In the part of the items that opens with the line containing "brown square: rotated" and closes with the line containing "blue arrow: moved 10 px left, 5 px up", switch "pink circle" to "orange circle". Return only those lines, otherwise unchanged and with the pictures left out.

Records supplied ::

§

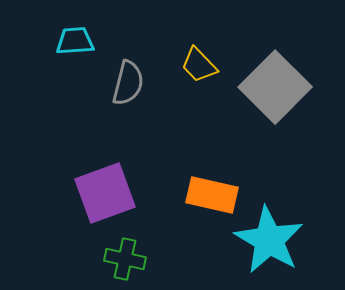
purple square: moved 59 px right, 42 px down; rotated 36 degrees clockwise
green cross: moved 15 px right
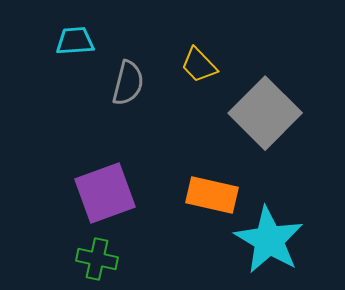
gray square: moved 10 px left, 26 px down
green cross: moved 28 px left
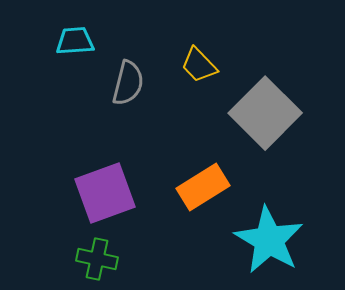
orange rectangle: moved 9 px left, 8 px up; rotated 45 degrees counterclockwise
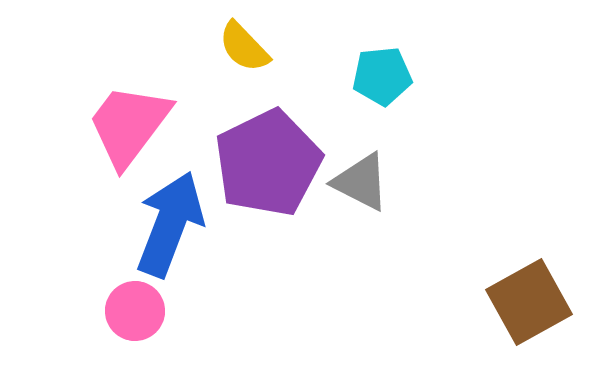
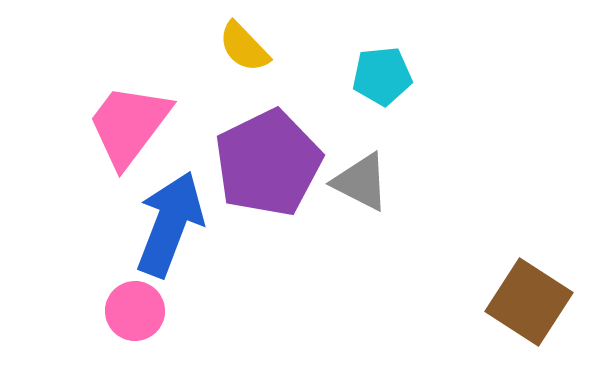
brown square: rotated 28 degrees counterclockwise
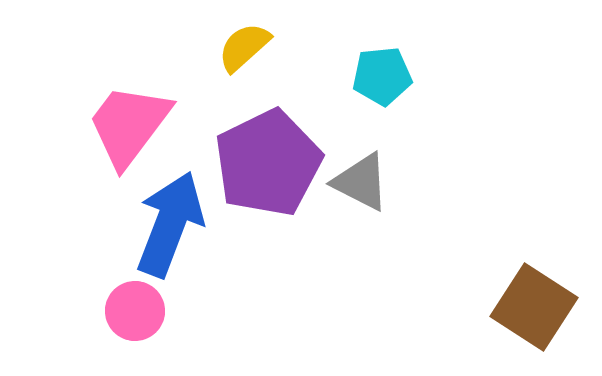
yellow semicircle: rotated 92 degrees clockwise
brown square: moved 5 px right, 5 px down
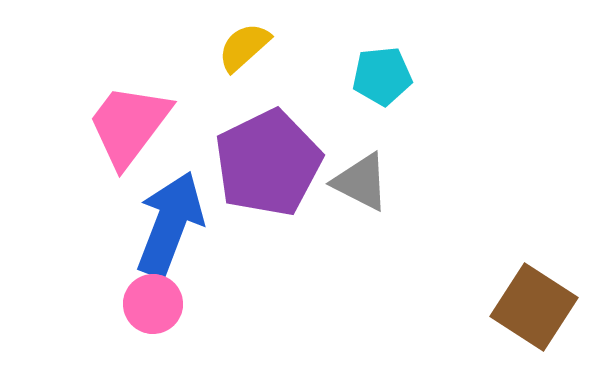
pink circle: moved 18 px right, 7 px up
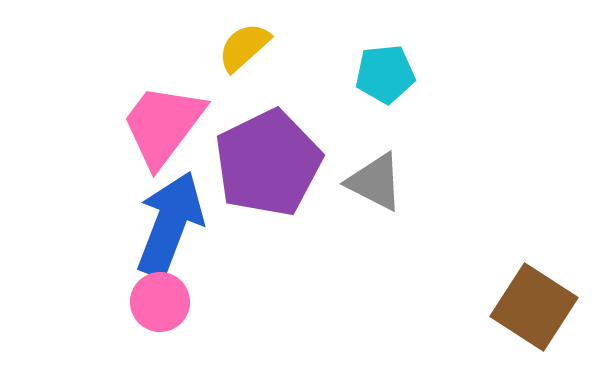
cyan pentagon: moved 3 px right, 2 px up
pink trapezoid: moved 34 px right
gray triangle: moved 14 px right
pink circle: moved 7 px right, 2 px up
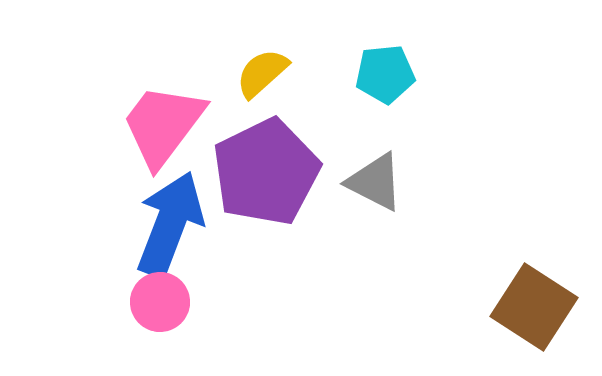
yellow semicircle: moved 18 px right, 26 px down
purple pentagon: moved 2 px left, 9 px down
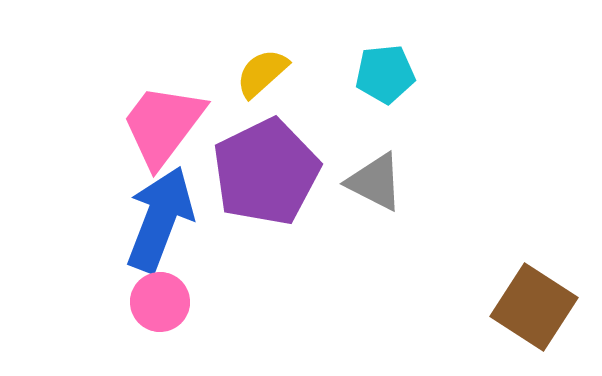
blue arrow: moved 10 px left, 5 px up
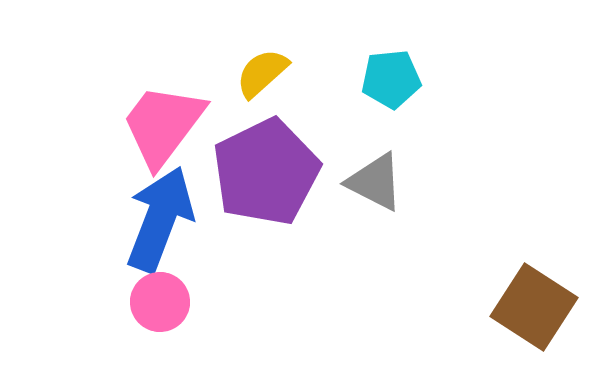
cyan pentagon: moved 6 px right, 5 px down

§

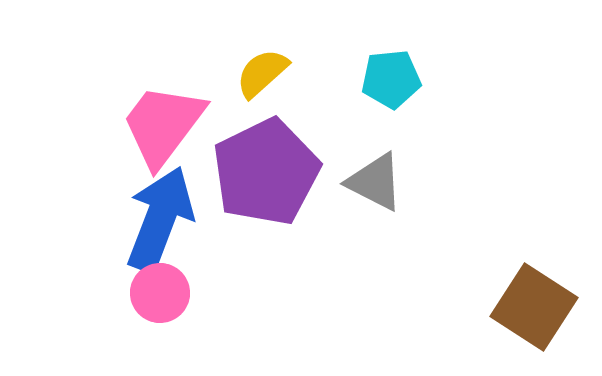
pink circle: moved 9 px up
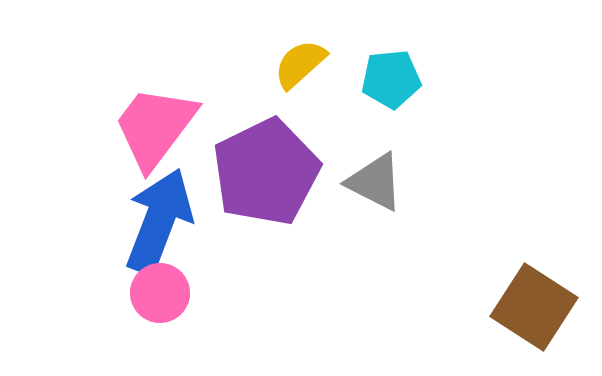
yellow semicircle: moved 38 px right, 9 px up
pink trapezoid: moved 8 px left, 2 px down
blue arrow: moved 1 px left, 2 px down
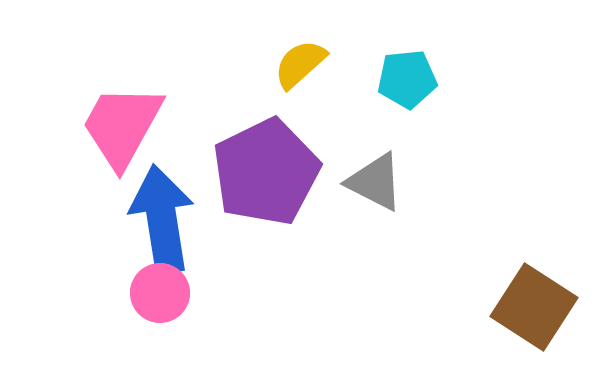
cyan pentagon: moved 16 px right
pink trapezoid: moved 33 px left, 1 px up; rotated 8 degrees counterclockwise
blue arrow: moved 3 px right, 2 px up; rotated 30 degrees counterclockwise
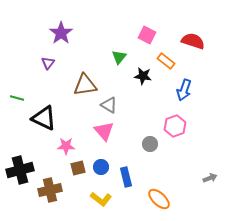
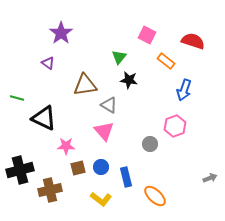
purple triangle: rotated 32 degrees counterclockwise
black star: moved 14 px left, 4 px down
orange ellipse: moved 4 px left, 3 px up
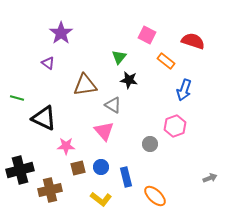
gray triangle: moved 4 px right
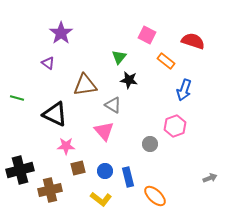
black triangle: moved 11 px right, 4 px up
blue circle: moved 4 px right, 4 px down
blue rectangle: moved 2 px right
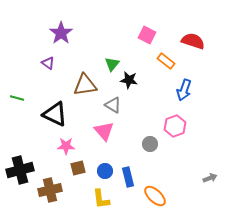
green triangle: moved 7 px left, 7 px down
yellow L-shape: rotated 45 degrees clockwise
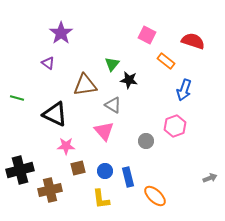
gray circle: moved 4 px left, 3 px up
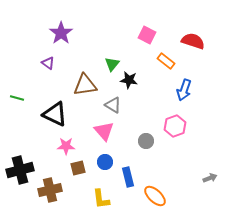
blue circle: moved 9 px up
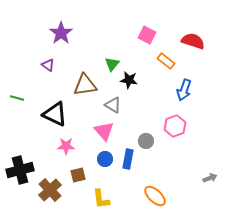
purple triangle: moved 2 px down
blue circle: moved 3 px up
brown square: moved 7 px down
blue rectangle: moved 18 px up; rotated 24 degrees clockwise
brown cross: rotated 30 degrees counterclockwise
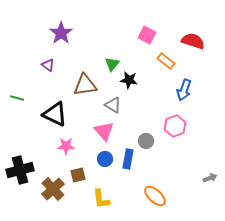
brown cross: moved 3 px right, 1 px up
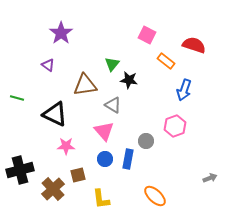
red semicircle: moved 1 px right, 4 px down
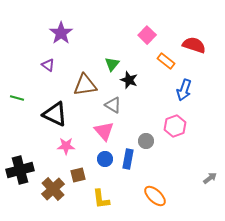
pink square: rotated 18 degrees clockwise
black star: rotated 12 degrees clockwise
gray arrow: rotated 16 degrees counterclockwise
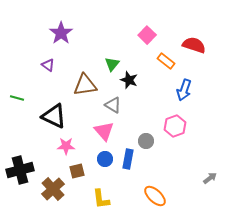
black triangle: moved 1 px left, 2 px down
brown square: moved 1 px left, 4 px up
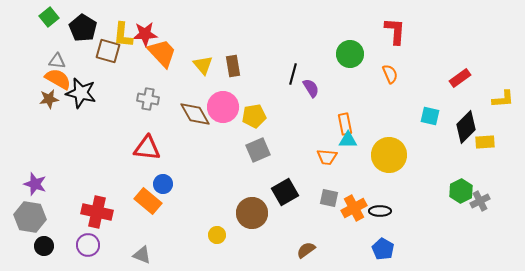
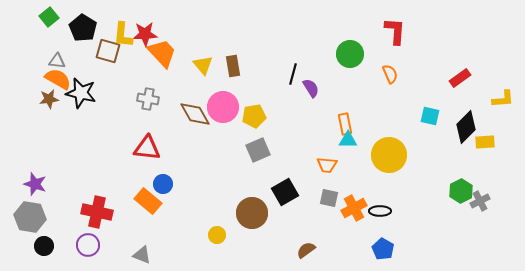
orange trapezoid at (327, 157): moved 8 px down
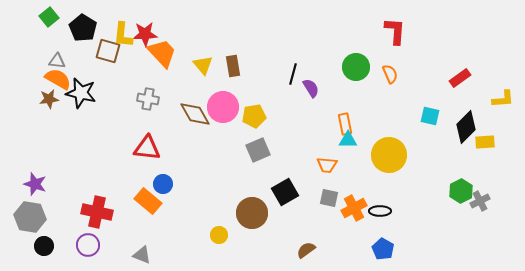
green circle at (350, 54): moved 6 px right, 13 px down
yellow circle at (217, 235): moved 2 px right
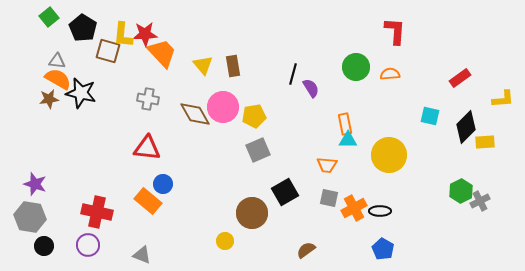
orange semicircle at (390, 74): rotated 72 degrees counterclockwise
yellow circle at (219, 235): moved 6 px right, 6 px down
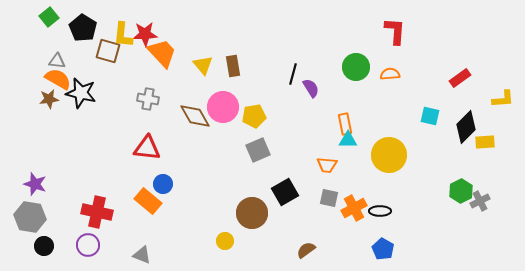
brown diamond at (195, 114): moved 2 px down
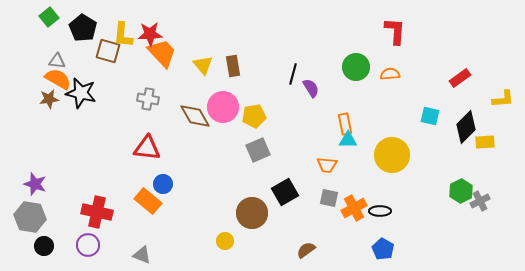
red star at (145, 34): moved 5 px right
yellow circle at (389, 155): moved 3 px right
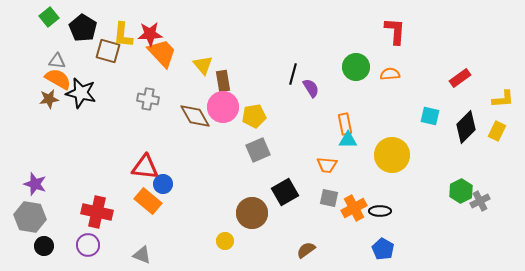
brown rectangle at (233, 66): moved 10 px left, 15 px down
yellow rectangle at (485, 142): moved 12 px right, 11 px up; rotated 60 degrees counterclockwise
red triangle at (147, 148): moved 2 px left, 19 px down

§

Result of the exercise ::
brown square: rotated 28 degrees counterclockwise
yellow semicircle: rotated 92 degrees clockwise
brown square: moved 5 px right, 5 px down
orange circle: moved 18 px right, 7 px up
cyan pentagon: moved 3 px right, 2 px up
pink trapezoid: moved 34 px right
gray triangle: moved 14 px right
orange circle: moved 7 px right, 2 px up
yellow semicircle: moved 18 px right, 26 px down
purple pentagon: moved 2 px left, 9 px down
blue arrow: moved 10 px left, 5 px up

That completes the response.